Supplied material
⟨

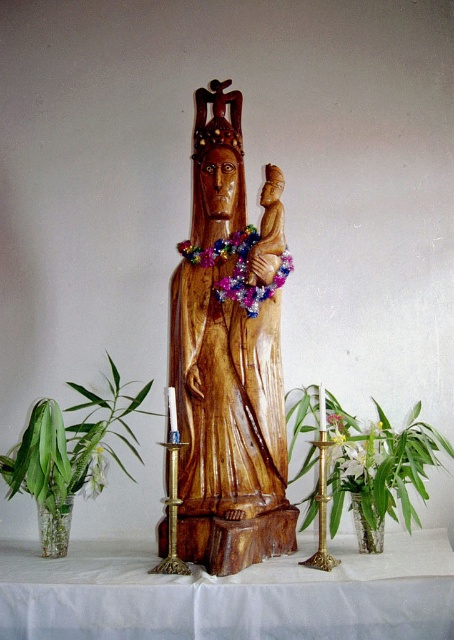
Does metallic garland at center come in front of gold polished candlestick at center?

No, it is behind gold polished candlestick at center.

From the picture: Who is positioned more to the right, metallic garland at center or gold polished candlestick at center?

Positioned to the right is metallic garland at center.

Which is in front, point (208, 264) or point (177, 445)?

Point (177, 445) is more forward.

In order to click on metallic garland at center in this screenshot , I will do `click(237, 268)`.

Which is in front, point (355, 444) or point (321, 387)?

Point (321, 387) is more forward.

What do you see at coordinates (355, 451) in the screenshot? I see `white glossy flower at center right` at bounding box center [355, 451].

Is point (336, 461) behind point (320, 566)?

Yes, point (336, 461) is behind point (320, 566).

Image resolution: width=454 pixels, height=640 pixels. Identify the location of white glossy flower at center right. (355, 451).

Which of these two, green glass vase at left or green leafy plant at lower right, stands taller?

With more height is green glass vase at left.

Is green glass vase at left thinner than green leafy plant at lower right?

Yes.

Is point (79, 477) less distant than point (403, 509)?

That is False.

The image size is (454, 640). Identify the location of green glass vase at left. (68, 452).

⟩

Your instructions
Could you copy every line of the items above word for word, leaving out the pictures?

The answer
Does metallic garland at center come in front of gold polished candlestick at center?

No, it is behind gold polished candlestick at center.

From the picture: Who is positioned more to the right, metallic garland at center or gold polished candlestick at center?

Positioned to the right is metallic garland at center.

Which is in front, point (208, 264) or point (177, 445)?

Point (177, 445) is more forward.

In order to click on metallic garland at center in this screenshot , I will do `click(237, 268)`.

Which is in front, point (355, 444) or point (321, 387)?

Point (321, 387) is more forward.

What do you see at coordinates (355, 451) in the screenshot? I see `white glossy flower at center right` at bounding box center [355, 451].

Is point (336, 461) behind point (320, 566)?

Yes, point (336, 461) is behind point (320, 566).

Image resolution: width=454 pixels, height=640 pixels. Identify the location of white glossy flower at center right. (355, 451).

Which of these two, green glass vase at left or green leafy plant at lower right, stands taller?

With more height is green glass vase at left.

Is green glass vase at left thinner than green leafy plant at lower right?

Yes.

Is point (79, 477) less distant than point (403, 509)?

That is False.

The image size is (454, 640). Identify the location of green glass vase at left. (68, 452).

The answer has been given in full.